[PROBLEM TO SOLVE]
Print the listing exactly as it stands, and skip any pictures in it.
##### DATA EXTRACTS #####
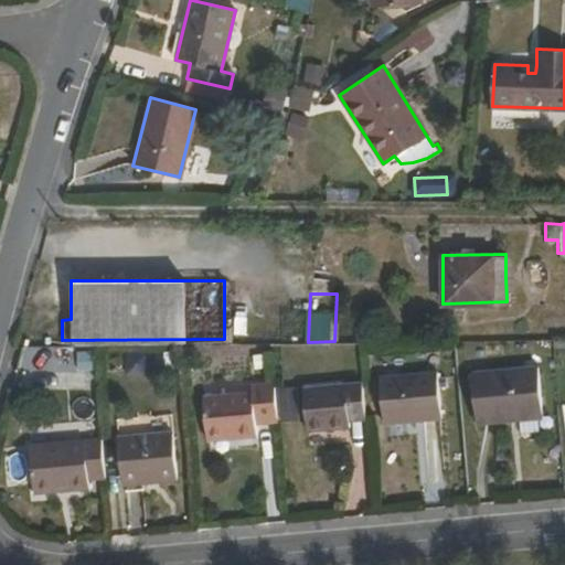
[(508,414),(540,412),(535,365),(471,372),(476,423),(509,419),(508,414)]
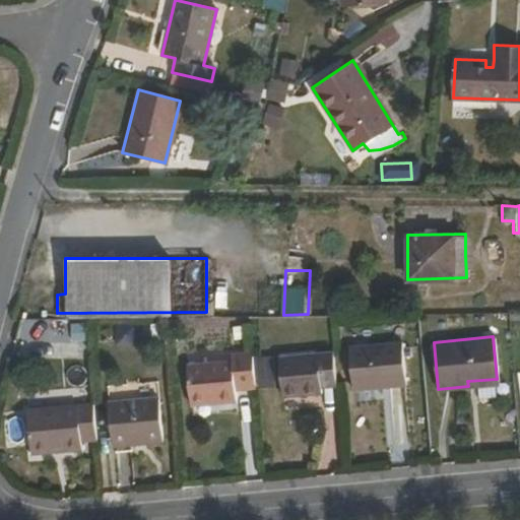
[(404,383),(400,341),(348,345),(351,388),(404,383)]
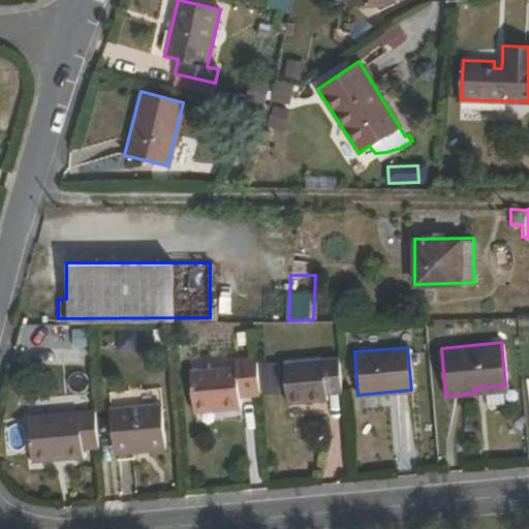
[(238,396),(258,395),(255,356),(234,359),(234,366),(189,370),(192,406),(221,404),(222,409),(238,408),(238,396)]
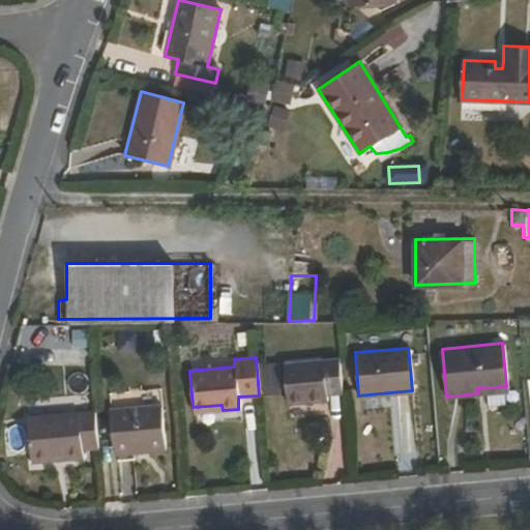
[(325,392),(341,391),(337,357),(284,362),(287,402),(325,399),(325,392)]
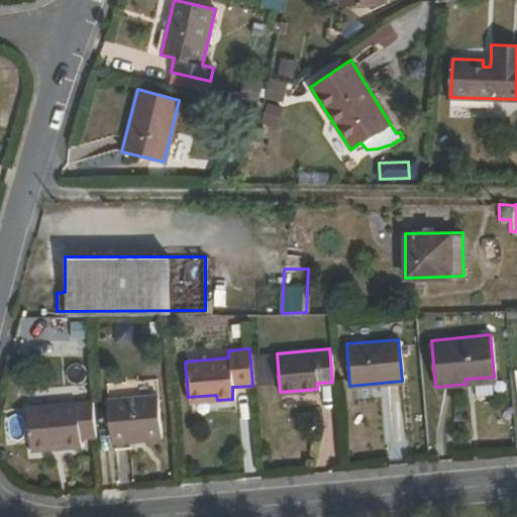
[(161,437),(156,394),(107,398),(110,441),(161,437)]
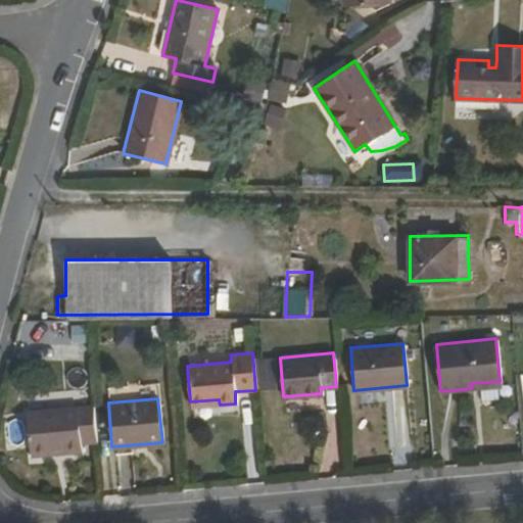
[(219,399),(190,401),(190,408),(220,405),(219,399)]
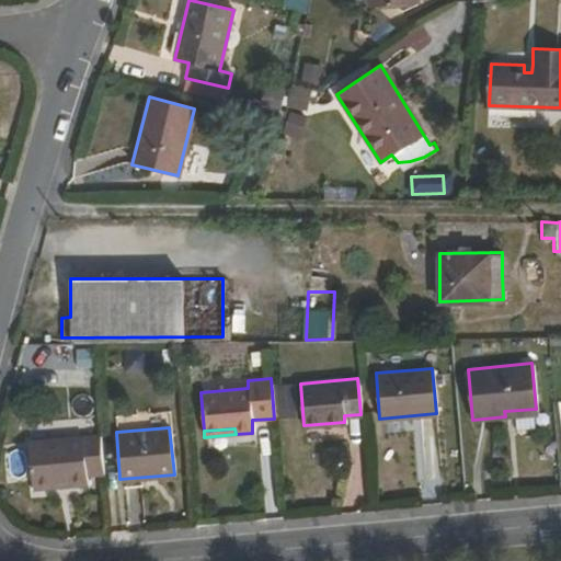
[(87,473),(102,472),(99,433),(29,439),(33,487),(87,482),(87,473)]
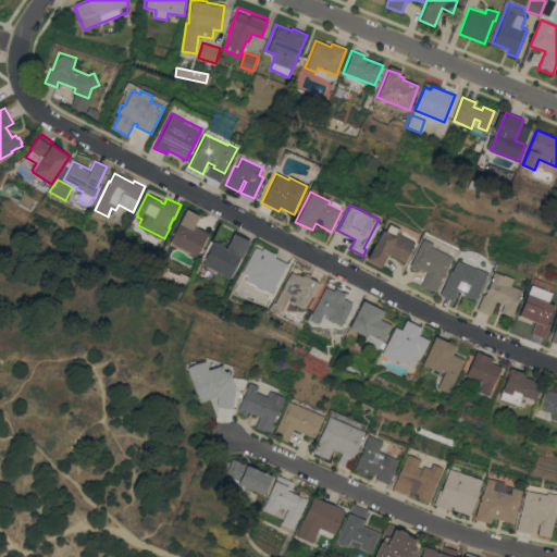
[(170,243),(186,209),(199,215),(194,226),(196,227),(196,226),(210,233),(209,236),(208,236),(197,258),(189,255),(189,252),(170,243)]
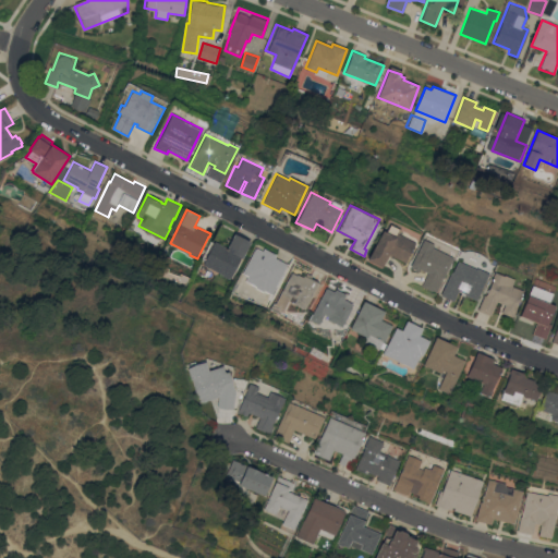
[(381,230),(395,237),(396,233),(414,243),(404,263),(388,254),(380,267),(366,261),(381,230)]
#####
[YOUR RESPONSE]
[(508,414),(540,412),(535,365),(471,372),(476,423),(509,419),(508,414)]
[(404,383),(400,341),(348,345),(351,388),(404,383)]
[(238,396),(258,395),(255,356),(234,359),(234,366),(189,370),(192,406),(221,404),(222,409),(238,408),(238,396)]
[(325,392),(341,391),(337,357),(284,362),(287,402),(325,399),(325,392)]
[(161,437),(156,394),(107,398),(110,441),(161,437)]
[(219,399),(190,401),(190,408),(220,405),(219,399)]
[(87,473),(102,472),(99,433),(29,439),(33,487),(87,482),(87,473)]
[(170,243),(186,209),(199,215),(194,226),(196,227),(196,226),(210,233),(209,236),(208,236),(197,258),(189,255),(189,252),(170,243)]
[(381,230),(395,237),(396,233),(414,243),(404,263),(388,254),(380,267),(366,261),(381,230)]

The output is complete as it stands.